### SUPPLIED MATERIAL

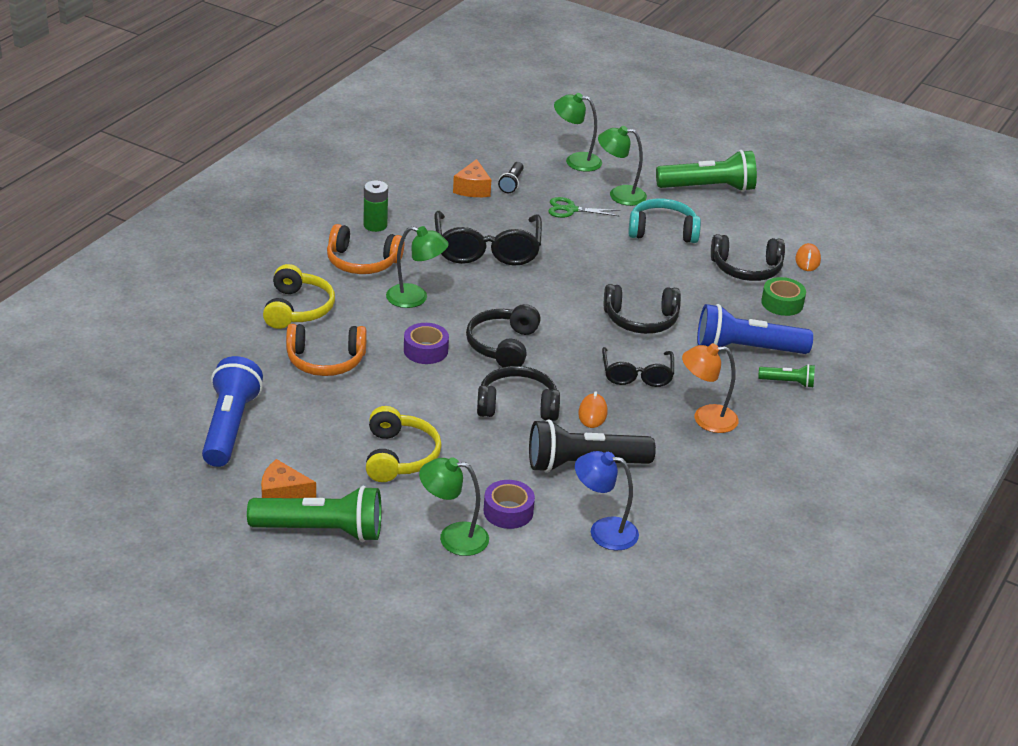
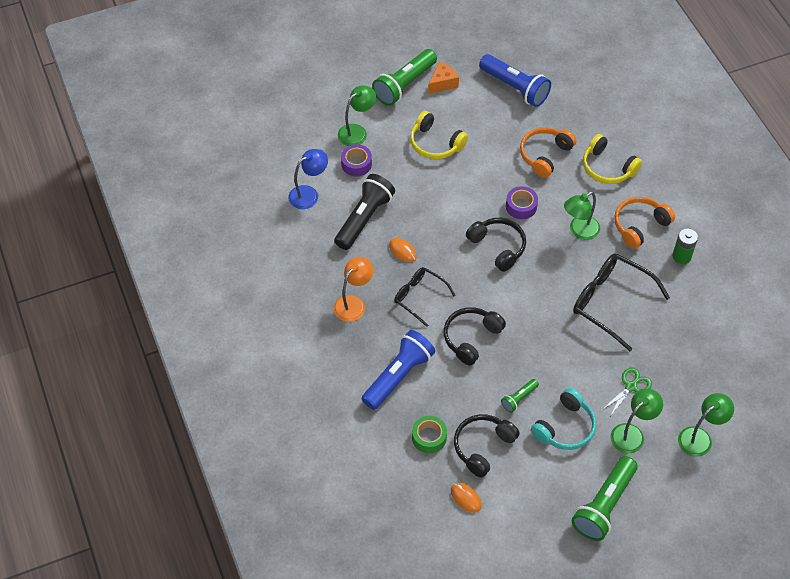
camera: 130 degrees right, 20 degrees up
(472, 189) = (697, 341): orange cheese -> none
(512, 183) = (690, 371): black flashlight -> none
(517, 406) = (437, 219): black headphones -> none
(788, 382) = (350, 373): green flashlight -> green flashlight (519, 399)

######

■ WORK TASK
Beginning with the line that contains "(472, 189) = (697, 341): orange" and ending with the last line of the data above, return those lines exactly and nothing else.

■ TASK ANSWER
(472, 189) = (697, 341): orange cheese -> none
(512, 183) = (690, 371): black flashlight -> none
(517, 406) = (437, 219): black headphones -> none
(788, 382) = (350, 373): green flashlight -> green flashlight (519, 399)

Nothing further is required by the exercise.